→ **Material provided**:
◇ ◇ ◇ ◇ ◇

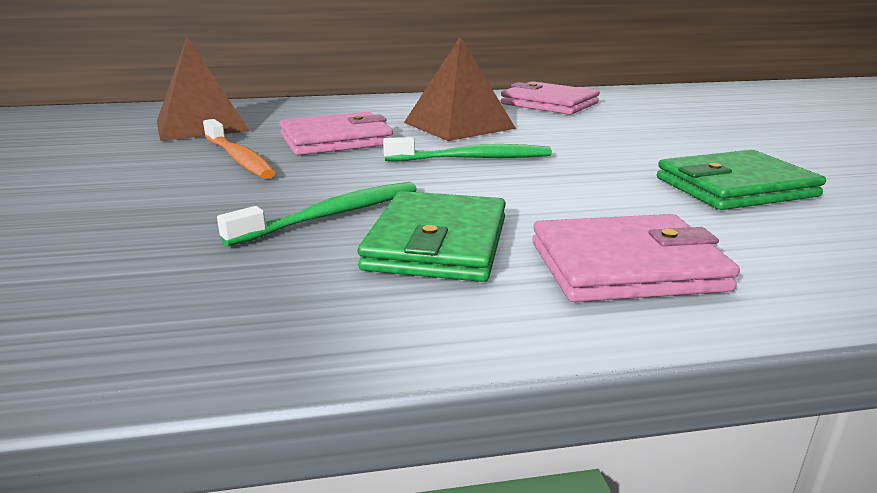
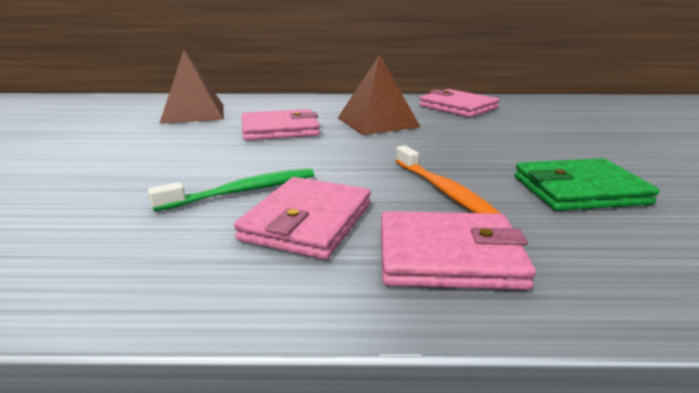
camera: 10 degrees right, 0 degrees up
orange toothbrush [203,119,276,179] -> orange toothbrush moved to [395,146,501,214]
green wallet [357,191,506,282] -> pink wallet [234,177,371,260]
green toothbrush [383,137,552,161] -> none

◇ ◇ ◇ ◇ ◇

→ **Brief**:
Repeat the whole of the material above exactly, but keep the pictures out.

→ **Your solution**:
camera: 10 degrees right, 0 degrees up
orange toothbrush [203,119,276,179] -> orange toothbrush moved to [395,146,501,214]
green wallet [357,191,506,282] -> pink wallet [234,177,371,260]
green toothbrush [383,137,552,161] -> none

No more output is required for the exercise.